• _Input records_:
::::::::::

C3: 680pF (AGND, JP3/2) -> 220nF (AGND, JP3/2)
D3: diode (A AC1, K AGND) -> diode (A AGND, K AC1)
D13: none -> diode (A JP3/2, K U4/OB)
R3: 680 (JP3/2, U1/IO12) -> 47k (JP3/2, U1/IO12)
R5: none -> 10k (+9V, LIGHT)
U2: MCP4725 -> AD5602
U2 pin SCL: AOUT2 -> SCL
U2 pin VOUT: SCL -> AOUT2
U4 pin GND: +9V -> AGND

::::::::::

• _Problem statement_: Write out the entries verbatim, all of them.

• _Response box_:
C3: 680pF (AGND, JP3/2) -> 220nF (AGND, JP3/2)
D3: diode (A AC1, K AGND) -> diode (A AGND, K AC1)
D13: none -> diode (A JP3/2, K U4/OB)
R3: 680 (JP3/2, U1/IO12) -> 47k (JP3/2, U1/IO12)
R5: none -> 10k (+9V, LIGHT)
U2: MCP4725 -> AD5602
U2 pin SCL: AOUT2 -> SCL
U2 pin VOUT: SCL -> AOUT2
U4 pin GND: +9V -> AGND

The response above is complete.